EXERCISE MATERIALS =>
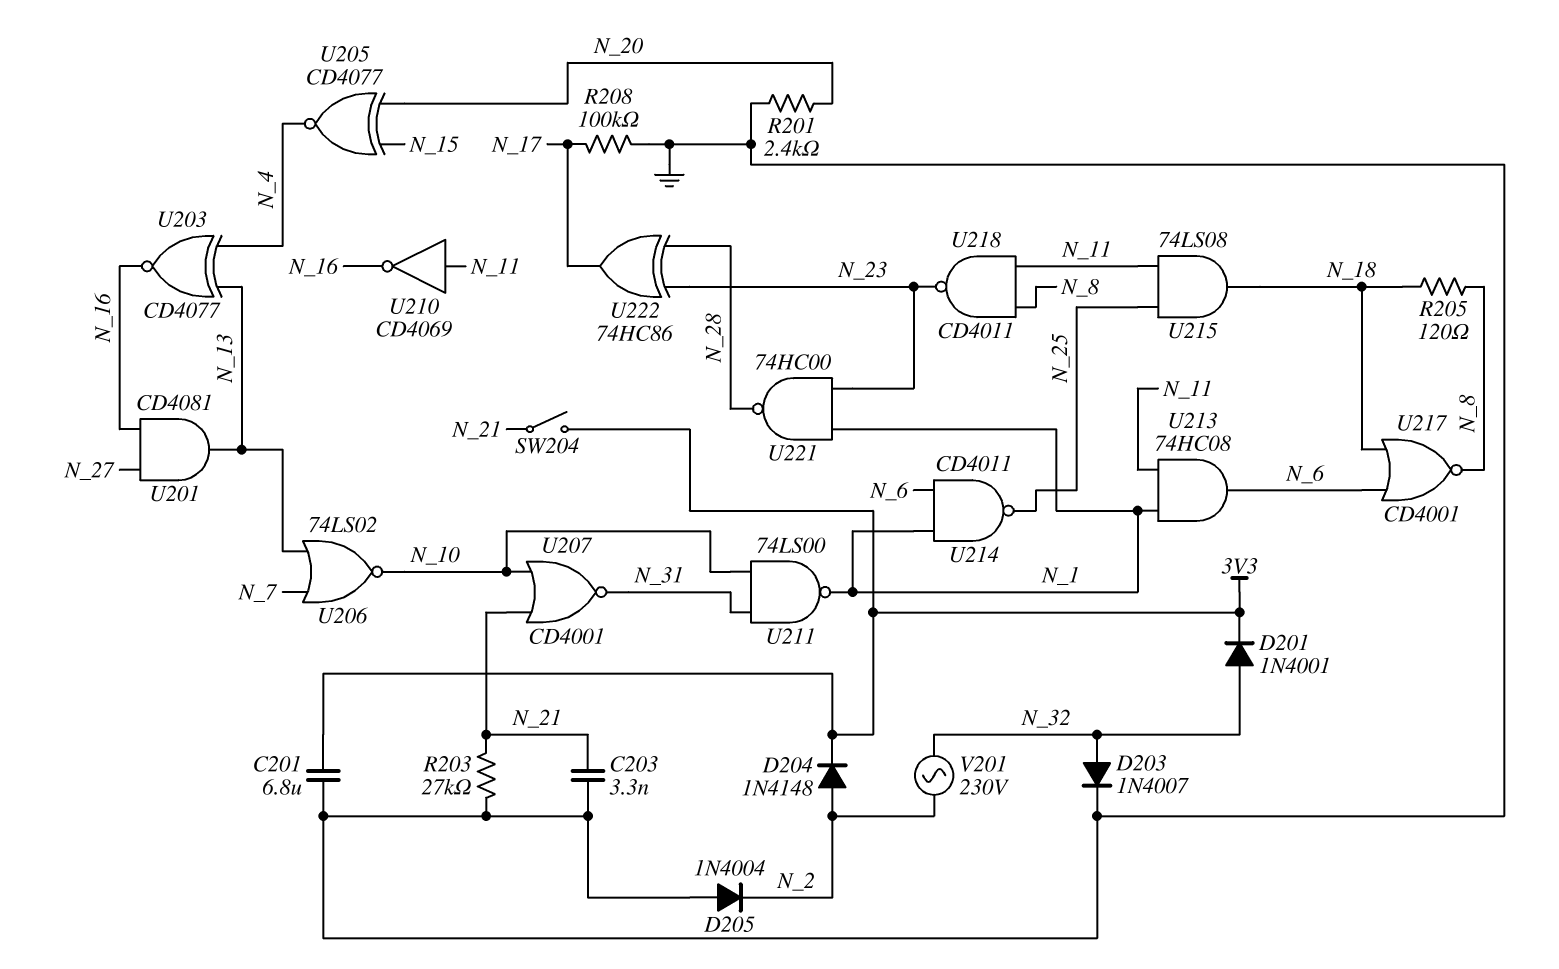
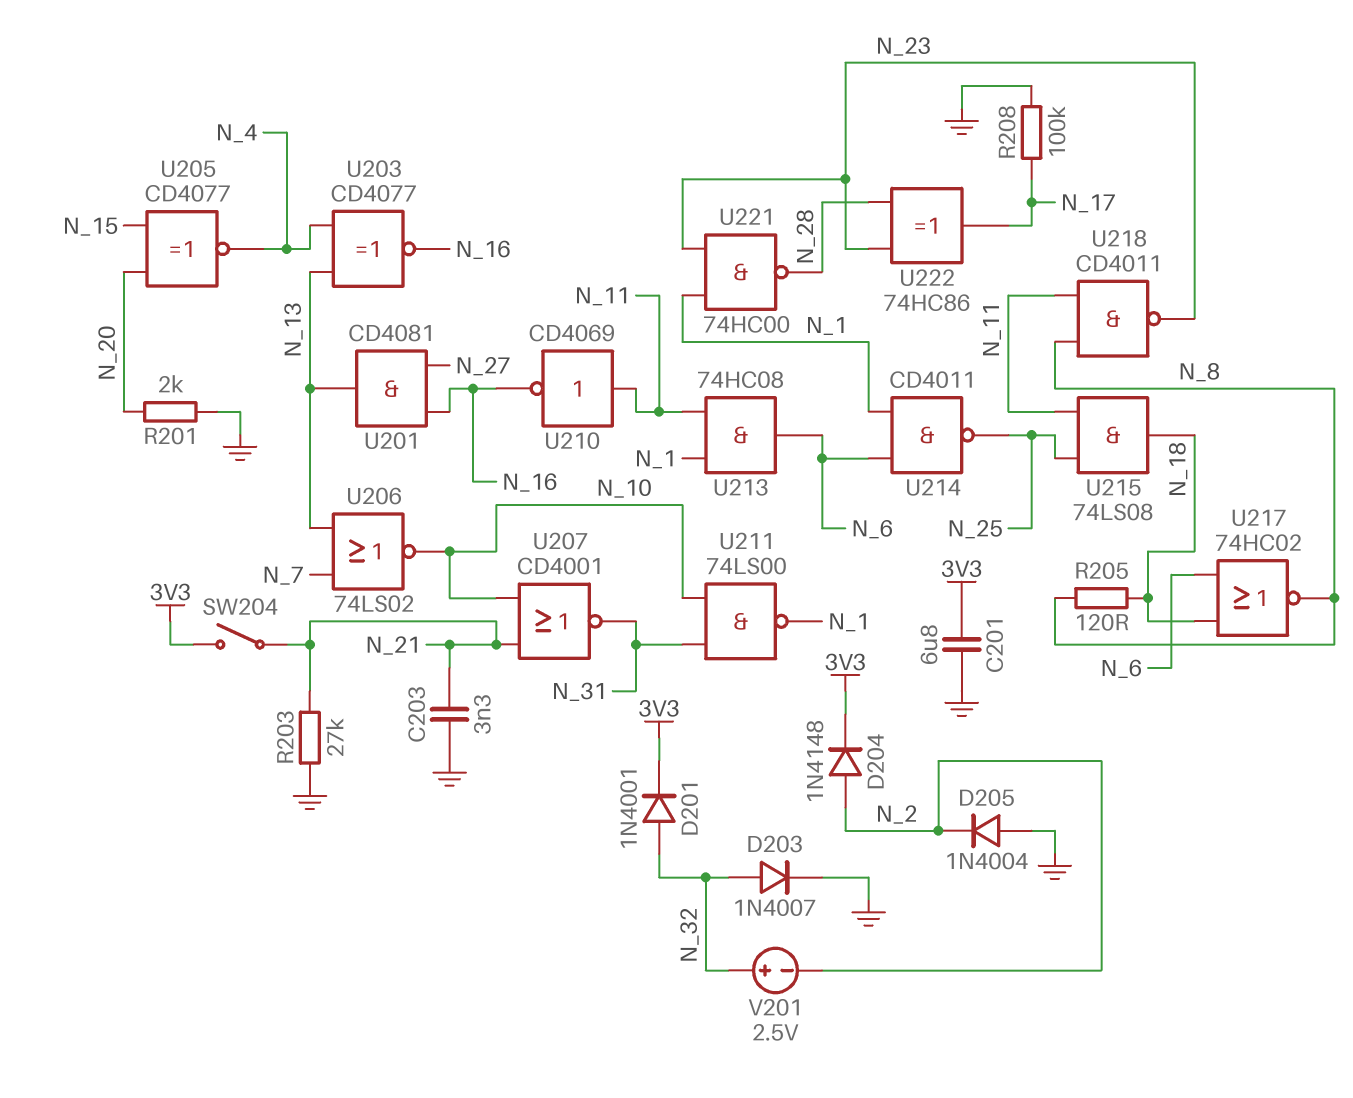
R201: 2.4k (GND, N_20) -> 2k (GND, N_20)
U217: NOR CD4001 (in N_6, in N_18, out N_8) -> NOR 74HC02 (in N_6, in N_18, out N_8)
V201: AC 230V (N_2, N_32) -> 2.5V (plus N_32, minus N_2)

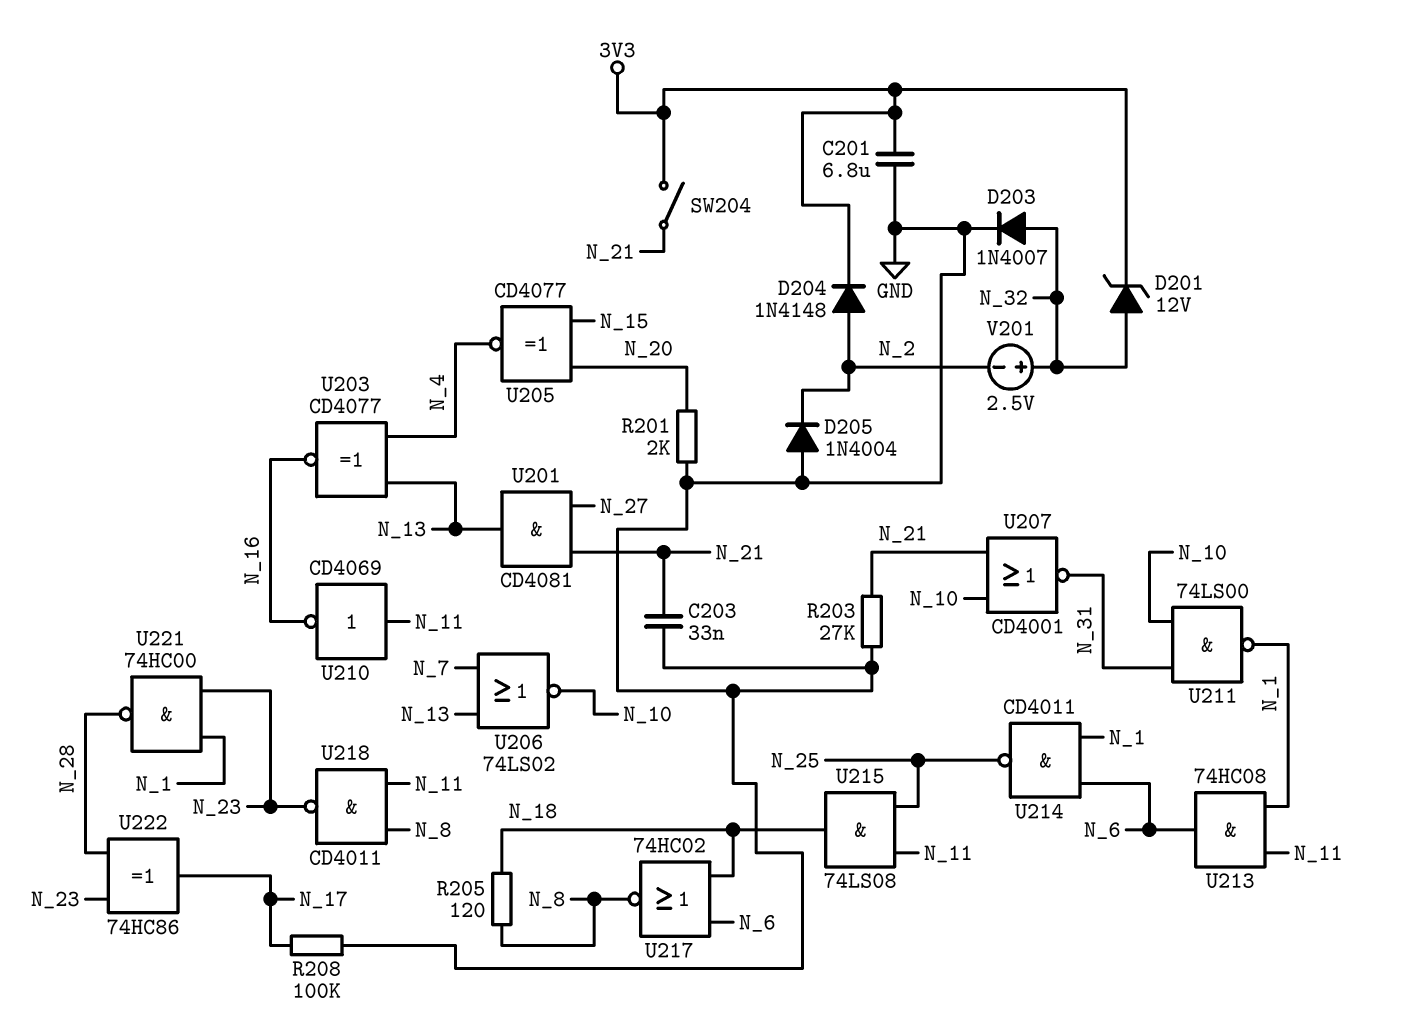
C203: 3.3nF (GND, N_21) -> 33nF (GND, N_21)
D201: diode 1N4001 (A N_32, K 3V3) -> zener 12V (A N_32, K 3V3)
U201: AND CD4081 (in N_16, in N_27, out N_13) -> AND CD4081 (in N_21, in N_27, out N_13)

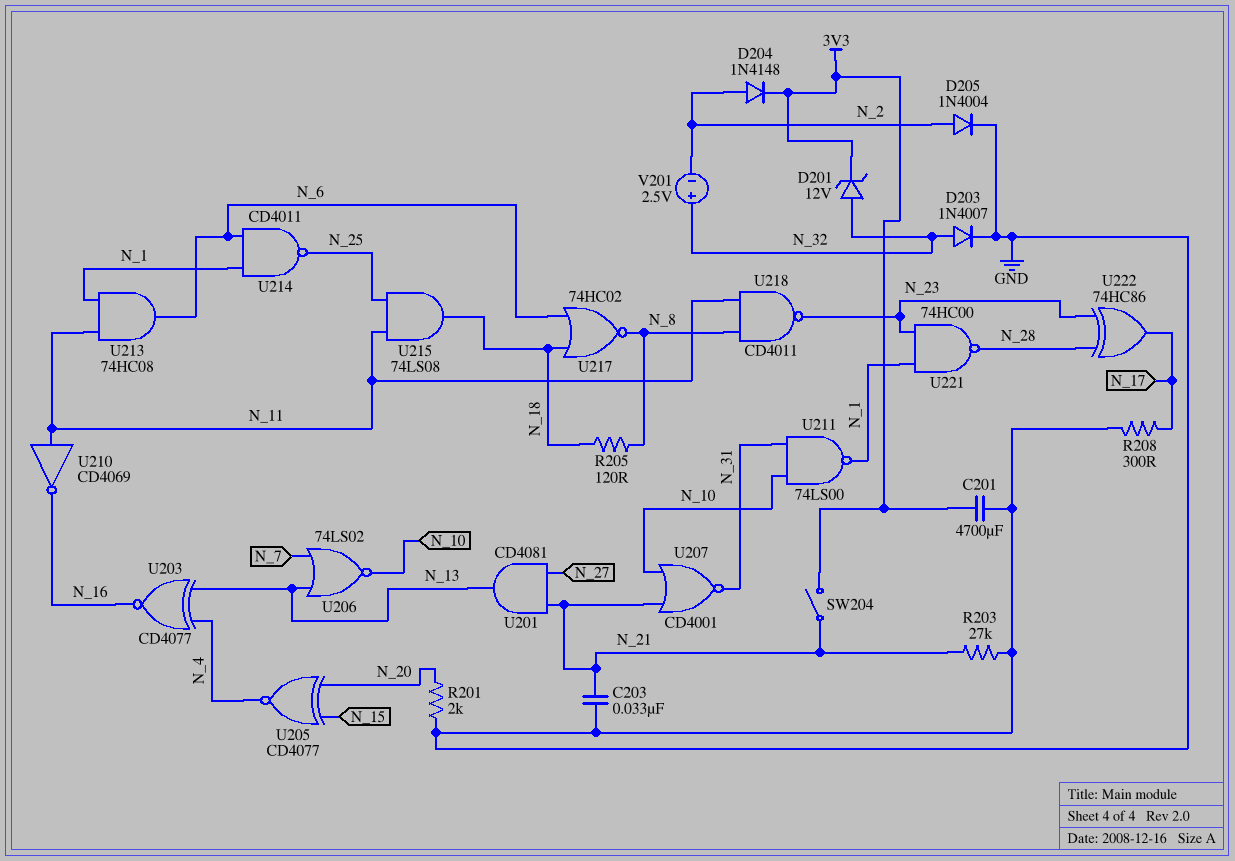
C201: 6.8uF (3V3, GND) -> 4700uF (3V3, GND)
D205: diode 1N4004 (A GND, K N_2) -> diode 1N4004 (A N_2, K GND)
R208: 100k (GND, N_17) -> 300 (GND, N_17)

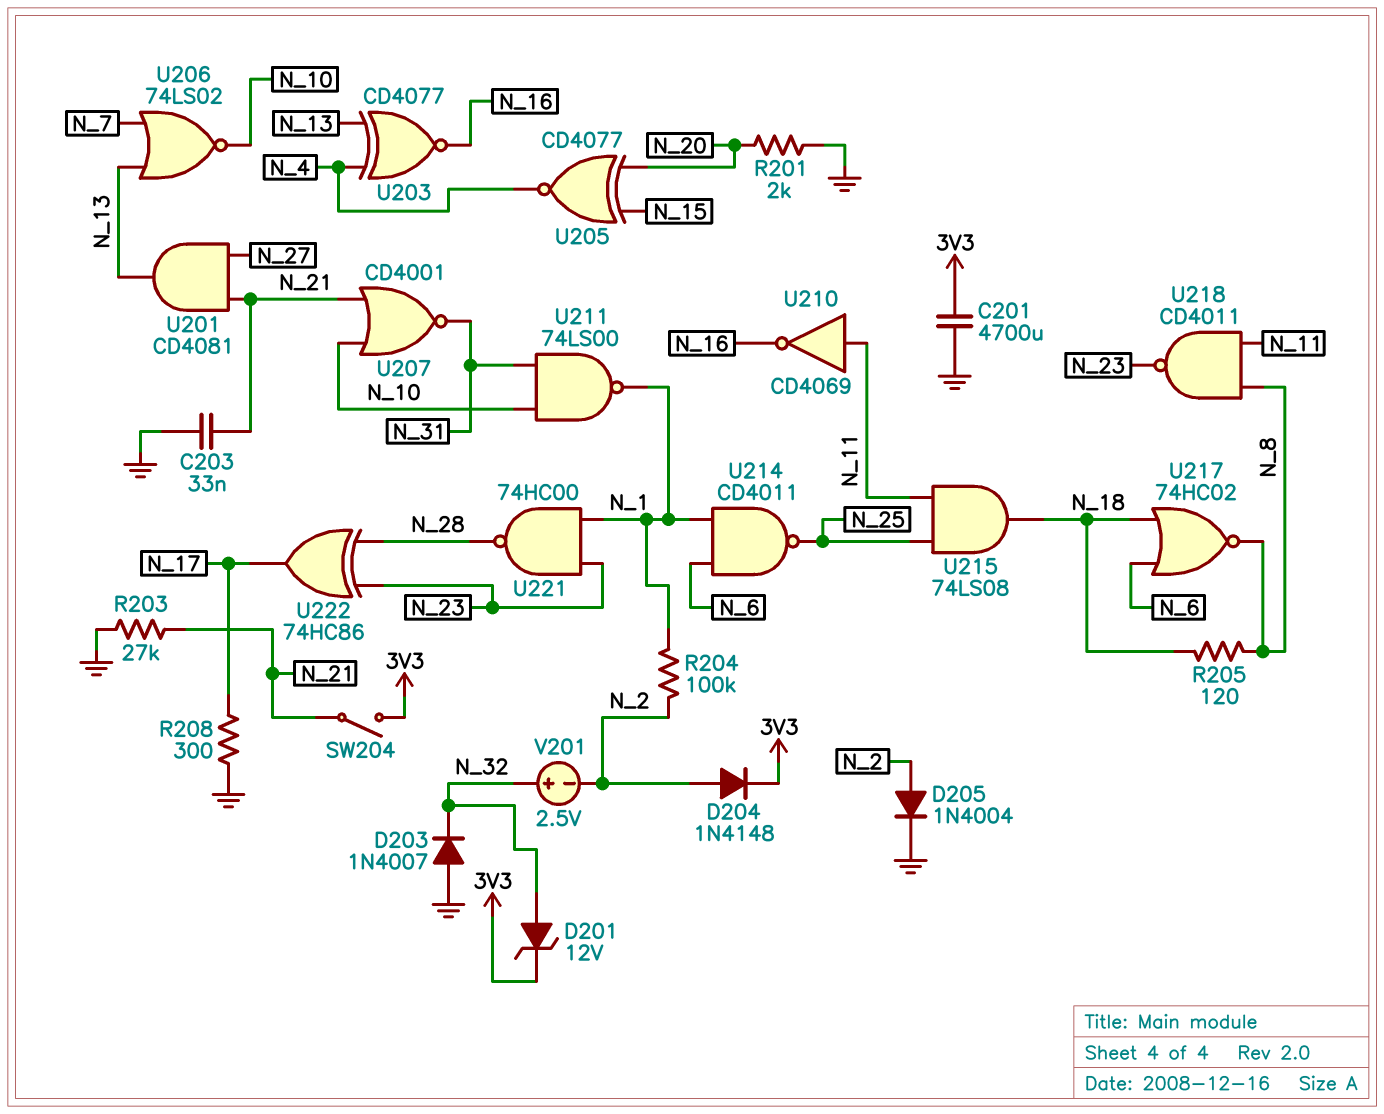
D203: diode 1N4007 (A N_32, K GND) -> diode 1N4007 (A GND, K N_32)
R204: none -> 100k (N_1, N_2)
U213: AND 74HC08 (in N_1, in N_11, out N_6) -> none

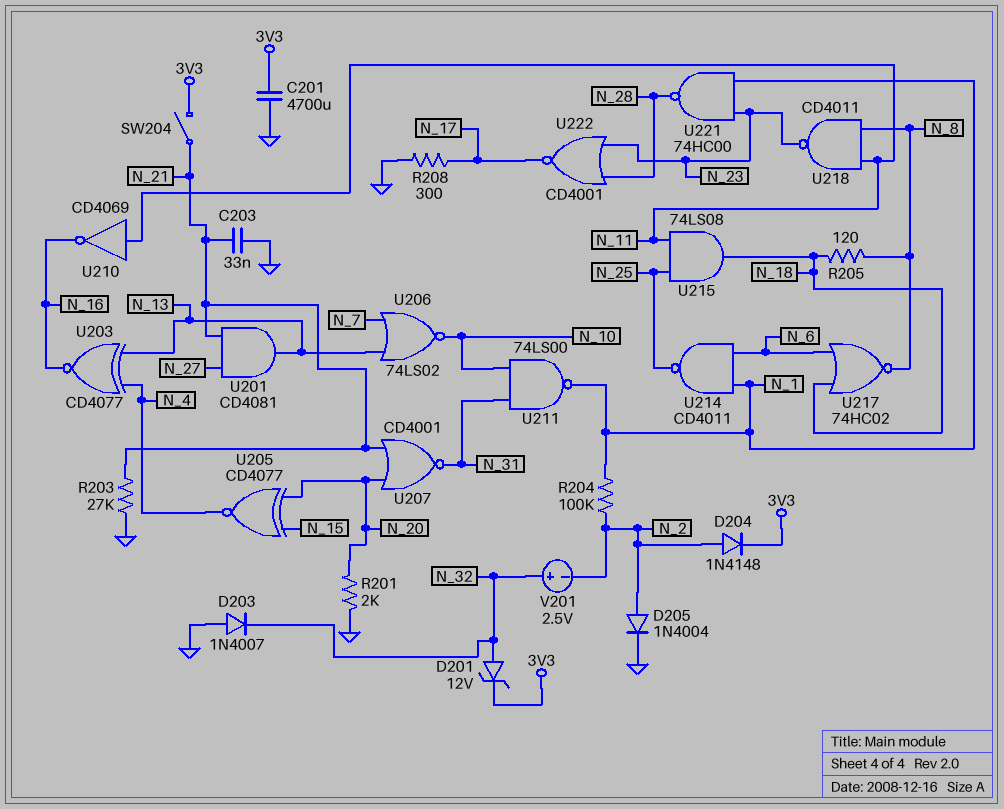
U207: NOR CD4001 (in N_10, in N_21, out N_31) -> NOR CD4001 (in N_20, in N_21, out N_31)
U222: XOR 74HC86 (in N_23, in N_28, out N_17) -> NOR CD4001 (in N_23, in N_28, out N_17)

YOUR GOAL => Leaving out the pictures, restate word for word the lines above from the one containing "D205: diode 1N4004" through the end of the records, both ends included.

TASK ANSWER =>
D205: diode 1N4004 (A GND, K N_2) -> diode 1N4004 (A N_2, K GND)
R208: 100k (GND, N_17) -> 300 (GND, N_17)

D203: diode 1N4007 (A N_32, K GND) -> diode 1N4007 (A GND, K N_32)
R204: none -> 100k (N_1, N_2)
U213: AND 74HC08 (in N_1, in N_11, out N_6) -> none

U207: NOR CD4001 (in N_10, in N_21, out N_31) -> NOR CD4001 (in N_20, in N_21, out N_31)
U222: XOR 74HC86 (in N_23, in N_28, out N_17) -> NOR CD4001 (in N_23, in N_28, out N_17)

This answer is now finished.